*Description of the task*
Go through the records and give the number of lines that include "plate", with nothing else.

(Spatial reasoning data)
..........

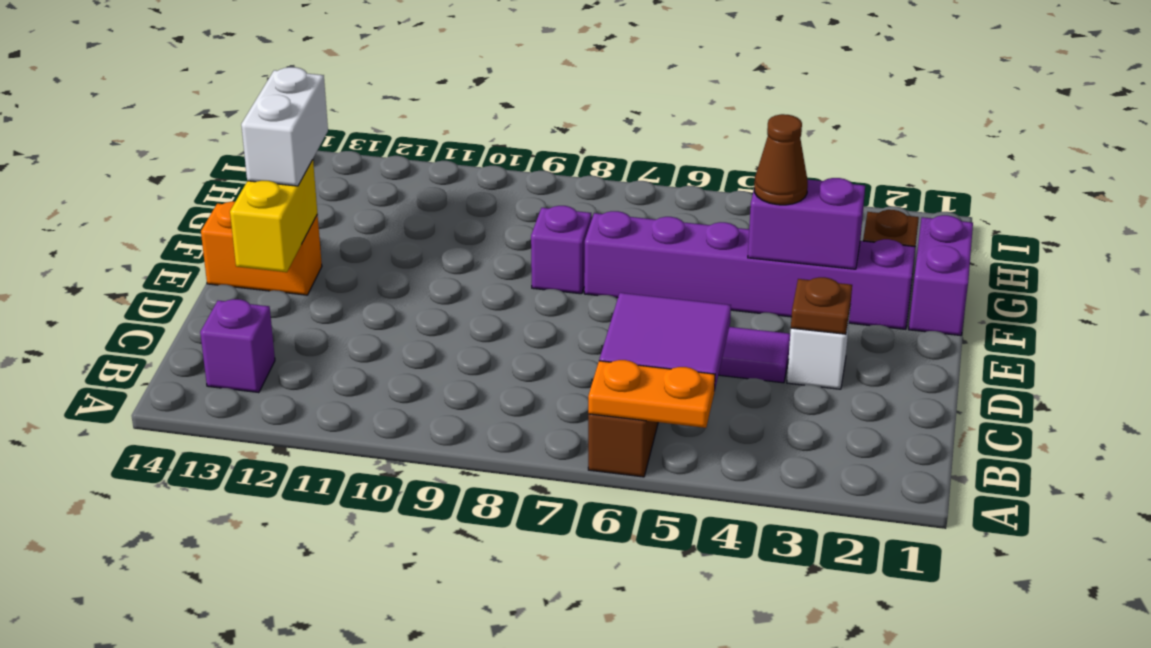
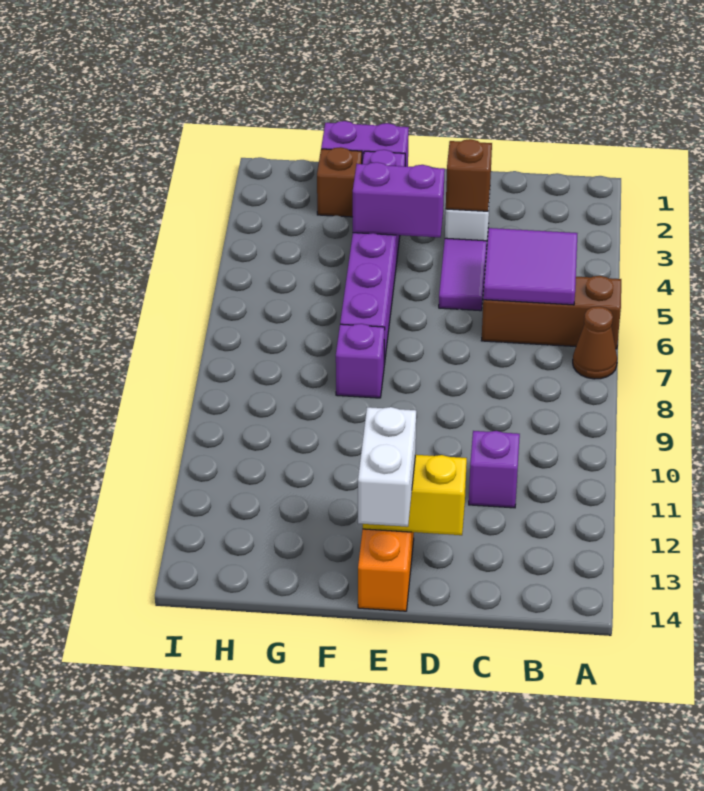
orange plate A5:A6 level 2 -> none
purple brick B13 level 1 -> purple brick C11 level 1
brown plate D3 level 2 -> brown brick D3 level 2
white brick E13:F13 level 3 -> white brick E13:E14 level 3
purple brick F3:F4 level 2 -> purple brick E4:F4 level 2
brown cone F4 level 3 -> brown cone A7 level 1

..........

*Solved exercise*
2